### TRY IT
For the listing below, return the line containing "purple bucket: [388,336,470,420]", the line containing "green cup: [242,309,355,392]", and all lines in between, exactly as written and nothing else.

──────

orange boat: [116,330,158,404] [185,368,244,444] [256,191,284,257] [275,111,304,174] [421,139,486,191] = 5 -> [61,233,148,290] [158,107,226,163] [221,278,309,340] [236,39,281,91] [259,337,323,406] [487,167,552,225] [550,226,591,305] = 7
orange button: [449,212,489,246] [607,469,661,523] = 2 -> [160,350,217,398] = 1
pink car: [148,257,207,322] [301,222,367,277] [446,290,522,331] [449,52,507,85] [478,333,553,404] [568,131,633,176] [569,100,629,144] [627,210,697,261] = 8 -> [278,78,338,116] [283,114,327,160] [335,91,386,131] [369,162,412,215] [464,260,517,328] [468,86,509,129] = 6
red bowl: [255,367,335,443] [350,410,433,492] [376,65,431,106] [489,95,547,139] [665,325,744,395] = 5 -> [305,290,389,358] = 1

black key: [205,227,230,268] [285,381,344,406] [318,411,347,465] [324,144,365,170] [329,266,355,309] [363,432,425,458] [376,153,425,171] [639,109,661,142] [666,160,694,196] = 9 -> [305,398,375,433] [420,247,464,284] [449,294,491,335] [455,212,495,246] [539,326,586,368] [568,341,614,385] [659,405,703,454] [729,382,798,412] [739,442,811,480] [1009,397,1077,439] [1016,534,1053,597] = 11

──────

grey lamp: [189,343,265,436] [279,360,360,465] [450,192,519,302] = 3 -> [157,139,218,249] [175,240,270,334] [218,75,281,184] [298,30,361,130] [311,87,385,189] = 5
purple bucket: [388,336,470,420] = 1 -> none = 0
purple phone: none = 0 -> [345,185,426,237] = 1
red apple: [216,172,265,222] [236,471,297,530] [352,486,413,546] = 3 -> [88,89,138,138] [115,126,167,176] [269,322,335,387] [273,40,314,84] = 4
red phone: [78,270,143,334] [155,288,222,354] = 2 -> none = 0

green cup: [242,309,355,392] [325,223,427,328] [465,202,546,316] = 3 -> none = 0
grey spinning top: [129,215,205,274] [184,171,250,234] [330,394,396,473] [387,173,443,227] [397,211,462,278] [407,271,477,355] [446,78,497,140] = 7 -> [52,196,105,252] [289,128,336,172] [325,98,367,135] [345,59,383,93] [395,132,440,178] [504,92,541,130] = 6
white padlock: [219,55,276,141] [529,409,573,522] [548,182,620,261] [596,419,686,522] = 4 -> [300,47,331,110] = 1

──────

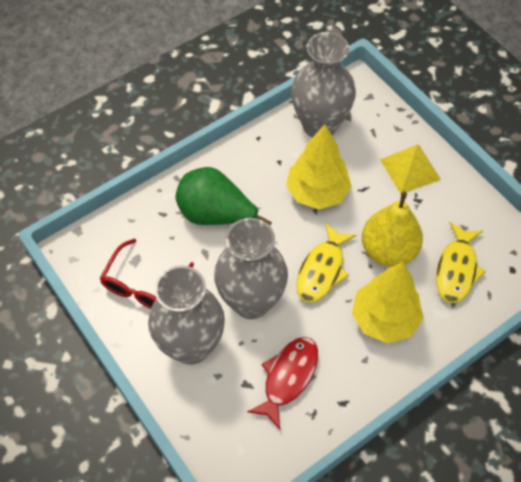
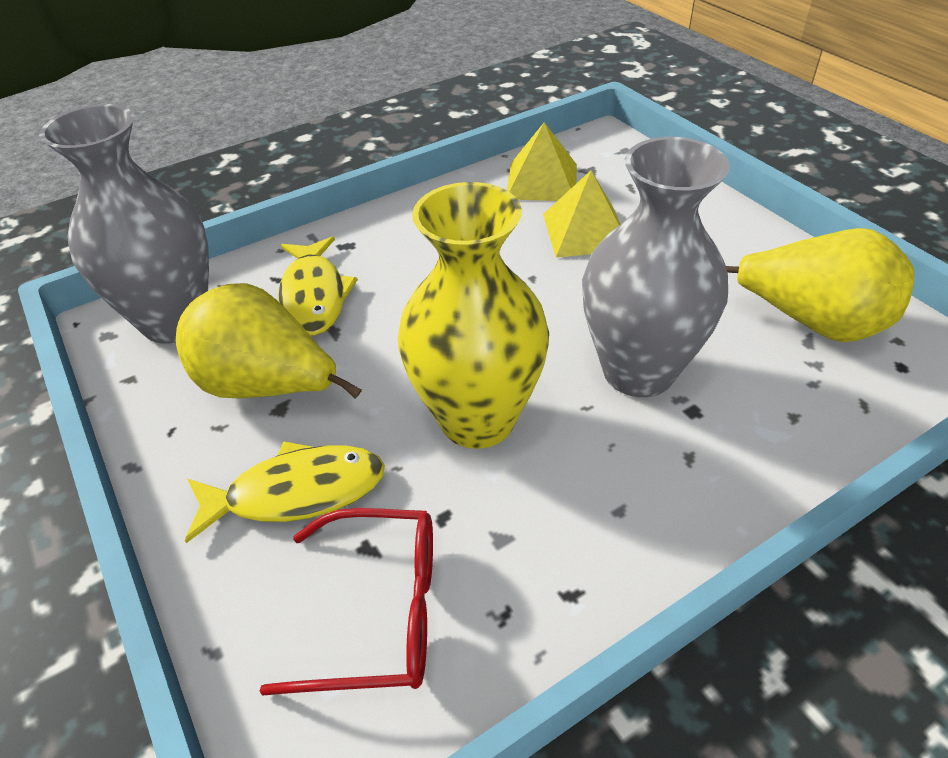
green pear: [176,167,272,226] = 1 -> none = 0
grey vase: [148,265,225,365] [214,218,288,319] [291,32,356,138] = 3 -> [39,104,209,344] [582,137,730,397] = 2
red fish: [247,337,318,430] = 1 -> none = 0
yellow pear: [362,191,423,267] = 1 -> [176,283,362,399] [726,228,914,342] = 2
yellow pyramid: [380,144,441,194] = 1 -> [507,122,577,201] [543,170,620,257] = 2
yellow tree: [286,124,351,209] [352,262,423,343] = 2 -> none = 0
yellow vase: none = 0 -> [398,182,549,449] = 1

──────

### REPLY
purple bucket: [388,336,470,420] = 1 -> none = 0
purple phone: none = 0 -> [345,185,426,237] = 1
red apple: [216,172,265,222] [236,471,297,530] [352,486,413,546] = 3 -> [88,89,138,138] [115,126,167,176] [269,322,335,387] [273,40,314,84] = 4
red phone: [78,270,143,334] [155,288,222,354] = 2 -> none = 0

green cup: [242,309,355,392] [325,223,427,328] [465,202,546,316] = 3 -> none = 0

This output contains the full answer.